Description of the task → Quote the records that follow in full and exactly; leave out the pictures.

(Stored data entries)
☆ ☆ ☆ ☆ ☆ ☆ ☆

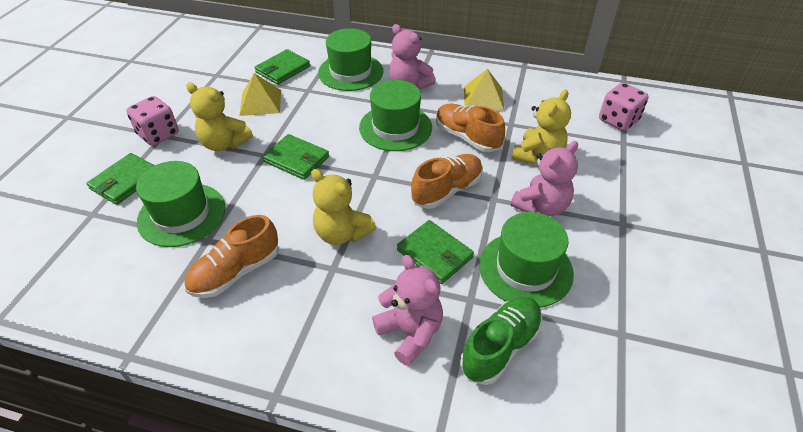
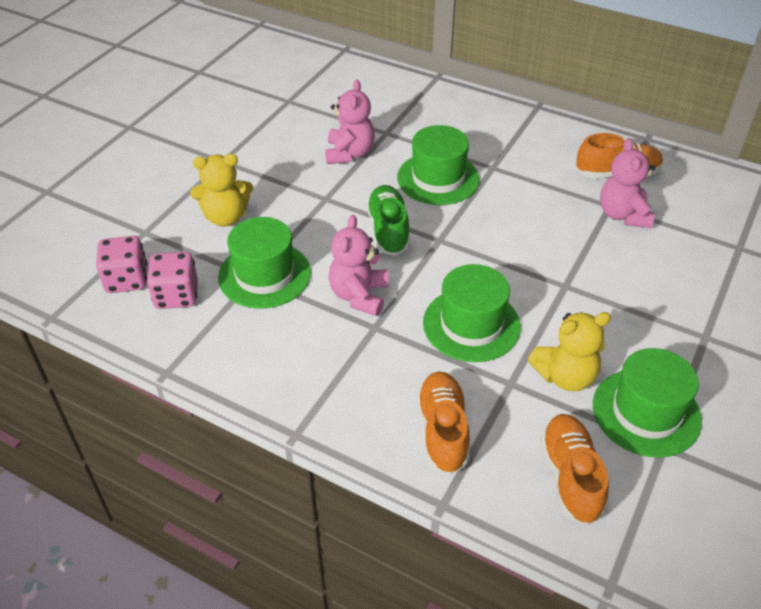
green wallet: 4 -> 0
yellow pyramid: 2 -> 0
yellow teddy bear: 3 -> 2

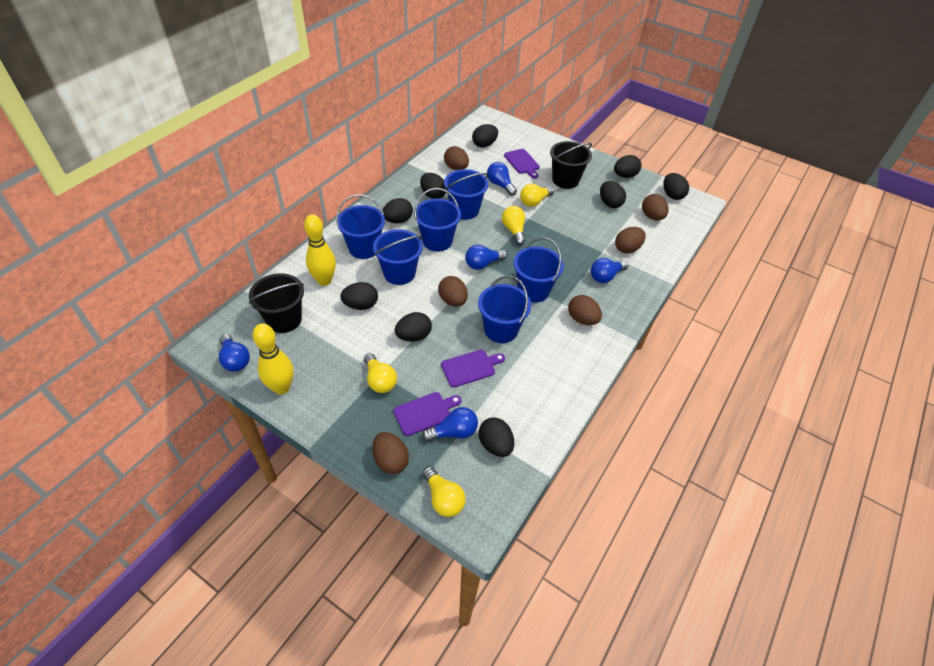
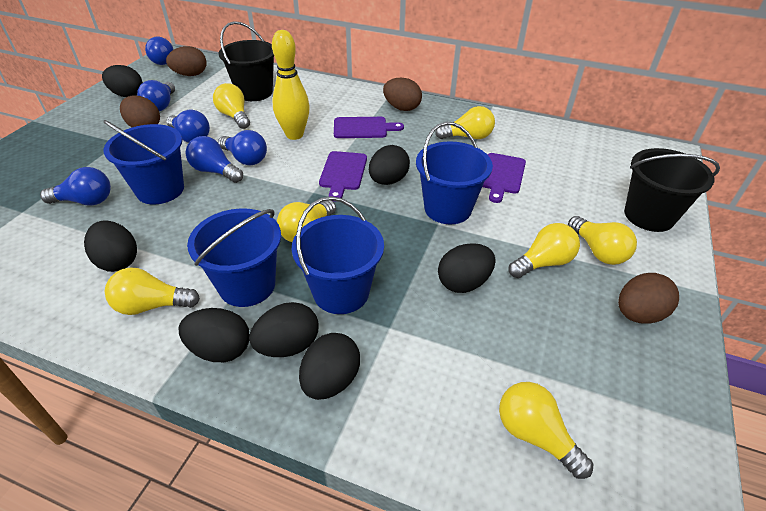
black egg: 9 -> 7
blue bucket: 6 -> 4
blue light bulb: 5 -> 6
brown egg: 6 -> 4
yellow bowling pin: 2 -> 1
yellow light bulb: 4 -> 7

☆ ☆ ☆ ☆ ☆ ☆ ☆

Written solution →
green wallet: 4 -> 0
yellow pyramid: 2 -> 0
yellow teddy bear: 3 -> 2

black egg: 9 -> 7
blue bucket: 6 -> 4
blue light bulb: 5 -> 6
brown egg: 6 -> 4
yellow bowling pin: 2 -> 1
yellow light bulb: 4 -> 7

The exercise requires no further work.